ACTION ITEM → A single number is wanted: how many lines of the data below include the string "banana"?

RECORDS PROVIDED →
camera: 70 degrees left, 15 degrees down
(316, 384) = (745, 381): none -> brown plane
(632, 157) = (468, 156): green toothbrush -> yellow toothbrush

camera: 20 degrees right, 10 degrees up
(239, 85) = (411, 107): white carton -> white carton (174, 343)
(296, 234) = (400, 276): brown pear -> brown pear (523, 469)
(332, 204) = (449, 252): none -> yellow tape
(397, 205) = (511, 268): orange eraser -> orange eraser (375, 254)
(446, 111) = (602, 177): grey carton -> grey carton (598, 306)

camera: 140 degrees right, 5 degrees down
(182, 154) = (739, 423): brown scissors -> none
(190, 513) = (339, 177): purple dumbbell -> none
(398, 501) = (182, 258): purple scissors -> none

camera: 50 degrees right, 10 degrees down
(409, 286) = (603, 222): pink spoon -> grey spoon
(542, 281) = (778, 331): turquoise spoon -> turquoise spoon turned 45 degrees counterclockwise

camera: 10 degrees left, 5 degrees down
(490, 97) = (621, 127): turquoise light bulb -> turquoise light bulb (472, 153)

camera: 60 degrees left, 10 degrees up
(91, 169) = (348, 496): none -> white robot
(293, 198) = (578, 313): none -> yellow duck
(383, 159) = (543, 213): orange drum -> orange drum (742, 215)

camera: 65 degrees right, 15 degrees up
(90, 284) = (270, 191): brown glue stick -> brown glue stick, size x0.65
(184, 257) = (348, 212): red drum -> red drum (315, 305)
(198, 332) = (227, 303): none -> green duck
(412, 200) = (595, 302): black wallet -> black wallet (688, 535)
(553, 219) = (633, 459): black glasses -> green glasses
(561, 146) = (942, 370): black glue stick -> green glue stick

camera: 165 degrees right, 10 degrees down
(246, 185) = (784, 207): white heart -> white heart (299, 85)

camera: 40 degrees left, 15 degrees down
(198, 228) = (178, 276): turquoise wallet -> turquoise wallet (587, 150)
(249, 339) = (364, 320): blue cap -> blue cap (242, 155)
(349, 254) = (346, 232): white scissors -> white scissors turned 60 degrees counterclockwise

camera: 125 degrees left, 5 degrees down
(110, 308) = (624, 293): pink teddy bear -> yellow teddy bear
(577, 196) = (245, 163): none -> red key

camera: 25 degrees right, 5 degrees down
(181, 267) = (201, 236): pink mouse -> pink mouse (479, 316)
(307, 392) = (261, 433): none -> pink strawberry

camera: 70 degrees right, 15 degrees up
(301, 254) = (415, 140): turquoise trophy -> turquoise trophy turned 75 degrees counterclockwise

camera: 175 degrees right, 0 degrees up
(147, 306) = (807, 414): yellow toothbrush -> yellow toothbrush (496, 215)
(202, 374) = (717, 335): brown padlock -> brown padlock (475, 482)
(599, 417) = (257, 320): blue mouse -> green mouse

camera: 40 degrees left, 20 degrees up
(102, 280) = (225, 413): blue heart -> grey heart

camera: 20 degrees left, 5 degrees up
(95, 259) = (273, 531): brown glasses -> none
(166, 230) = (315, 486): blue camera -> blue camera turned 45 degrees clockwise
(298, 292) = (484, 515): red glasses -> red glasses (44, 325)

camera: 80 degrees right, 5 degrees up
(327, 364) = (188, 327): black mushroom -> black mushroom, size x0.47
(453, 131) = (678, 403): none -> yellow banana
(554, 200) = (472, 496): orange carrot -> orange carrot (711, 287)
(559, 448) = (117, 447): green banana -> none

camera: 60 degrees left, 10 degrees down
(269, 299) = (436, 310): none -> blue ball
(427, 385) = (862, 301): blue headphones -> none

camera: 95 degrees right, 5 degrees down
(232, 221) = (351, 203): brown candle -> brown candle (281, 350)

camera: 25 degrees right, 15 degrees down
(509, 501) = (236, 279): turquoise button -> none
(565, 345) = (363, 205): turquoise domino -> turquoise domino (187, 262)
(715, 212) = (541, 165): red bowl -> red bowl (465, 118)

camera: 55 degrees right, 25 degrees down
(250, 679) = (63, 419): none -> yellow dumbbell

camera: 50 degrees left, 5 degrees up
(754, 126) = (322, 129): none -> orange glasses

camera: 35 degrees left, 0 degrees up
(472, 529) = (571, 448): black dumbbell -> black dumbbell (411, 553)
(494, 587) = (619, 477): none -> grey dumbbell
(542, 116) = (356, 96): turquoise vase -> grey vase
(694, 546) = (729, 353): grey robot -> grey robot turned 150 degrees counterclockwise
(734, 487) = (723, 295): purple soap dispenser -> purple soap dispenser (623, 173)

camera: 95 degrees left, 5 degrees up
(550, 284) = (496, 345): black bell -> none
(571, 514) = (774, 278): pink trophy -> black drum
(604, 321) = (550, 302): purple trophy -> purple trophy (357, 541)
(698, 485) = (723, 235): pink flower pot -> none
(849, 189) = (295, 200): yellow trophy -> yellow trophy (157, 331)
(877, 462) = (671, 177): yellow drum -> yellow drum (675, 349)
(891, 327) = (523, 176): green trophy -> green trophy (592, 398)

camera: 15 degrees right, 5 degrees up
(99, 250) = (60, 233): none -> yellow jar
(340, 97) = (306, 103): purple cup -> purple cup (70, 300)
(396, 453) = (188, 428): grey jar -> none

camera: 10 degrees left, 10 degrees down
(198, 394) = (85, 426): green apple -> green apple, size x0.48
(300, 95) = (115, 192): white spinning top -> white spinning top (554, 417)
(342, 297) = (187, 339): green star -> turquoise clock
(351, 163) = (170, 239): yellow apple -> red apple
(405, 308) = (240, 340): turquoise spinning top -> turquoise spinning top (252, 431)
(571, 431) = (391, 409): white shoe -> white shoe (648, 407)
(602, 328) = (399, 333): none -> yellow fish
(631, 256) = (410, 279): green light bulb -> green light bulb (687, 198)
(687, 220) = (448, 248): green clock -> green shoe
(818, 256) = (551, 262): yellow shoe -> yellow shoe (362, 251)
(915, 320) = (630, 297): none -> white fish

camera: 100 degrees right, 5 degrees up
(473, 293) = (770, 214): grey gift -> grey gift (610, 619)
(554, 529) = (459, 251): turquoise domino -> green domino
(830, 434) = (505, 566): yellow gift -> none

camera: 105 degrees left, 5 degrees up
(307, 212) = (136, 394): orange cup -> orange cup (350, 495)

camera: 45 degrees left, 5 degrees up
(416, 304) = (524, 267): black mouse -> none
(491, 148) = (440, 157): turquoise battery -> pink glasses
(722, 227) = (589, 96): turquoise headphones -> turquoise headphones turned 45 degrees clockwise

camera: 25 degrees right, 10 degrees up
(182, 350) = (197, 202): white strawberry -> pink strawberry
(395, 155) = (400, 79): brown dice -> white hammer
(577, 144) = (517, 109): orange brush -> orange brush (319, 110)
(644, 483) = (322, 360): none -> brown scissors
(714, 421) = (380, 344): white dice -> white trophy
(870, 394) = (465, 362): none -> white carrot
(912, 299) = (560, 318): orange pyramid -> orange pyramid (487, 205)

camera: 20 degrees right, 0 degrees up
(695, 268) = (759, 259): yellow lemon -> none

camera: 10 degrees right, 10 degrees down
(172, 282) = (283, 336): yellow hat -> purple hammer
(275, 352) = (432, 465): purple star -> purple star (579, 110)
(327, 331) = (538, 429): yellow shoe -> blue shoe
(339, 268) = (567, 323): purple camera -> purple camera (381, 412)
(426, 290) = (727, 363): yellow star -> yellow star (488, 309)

COMPLETED TASK → 2